[Opening Dataset content section]
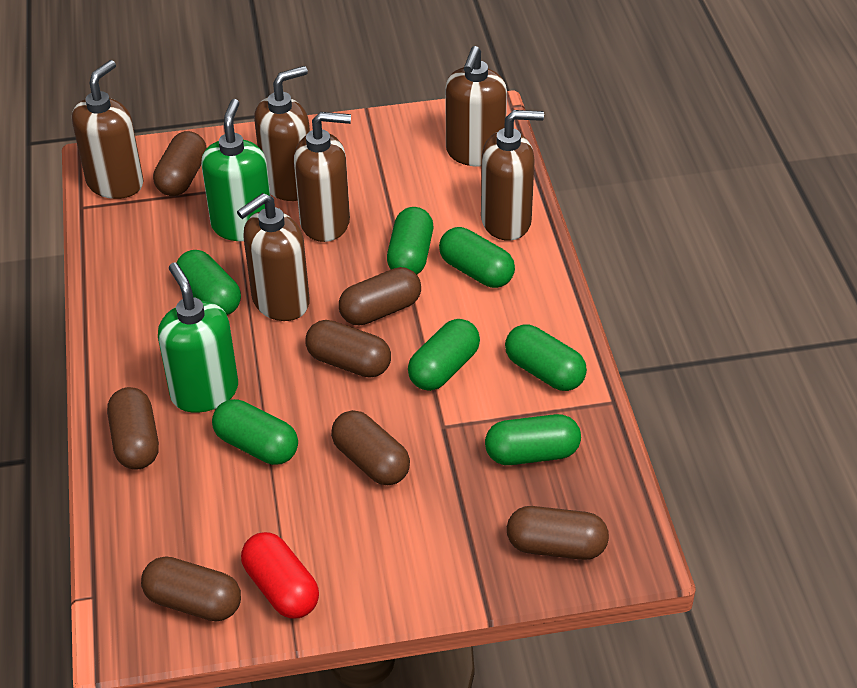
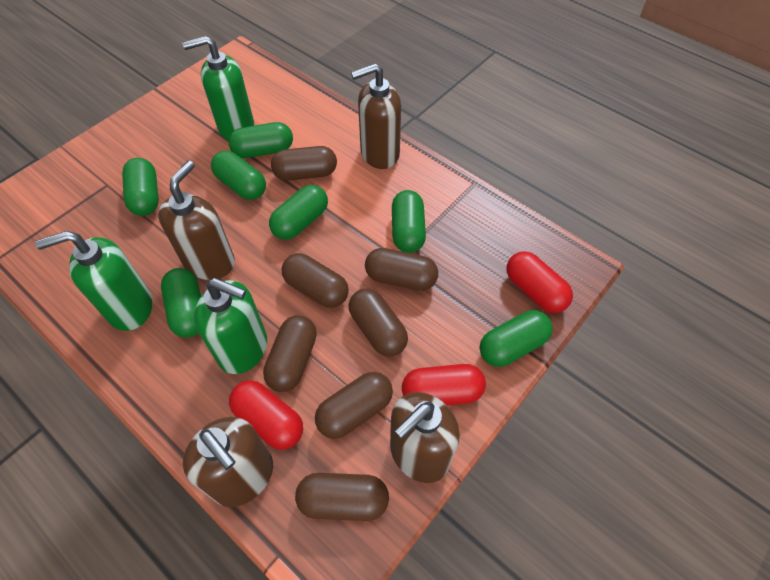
brown soap dispenser: 6 -> 4
green soap dispenser: 2 -> 3
red capsule: 1 -> 3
[Closing Dataset content section]
■ Work order
From the first line to the last, please copy the data exactly, with the pictures left out.

■ Task solution
brown soap dispenser: 6 -> 4
green soap dispenser: 2 -> 3
red capsule: 1 -> 3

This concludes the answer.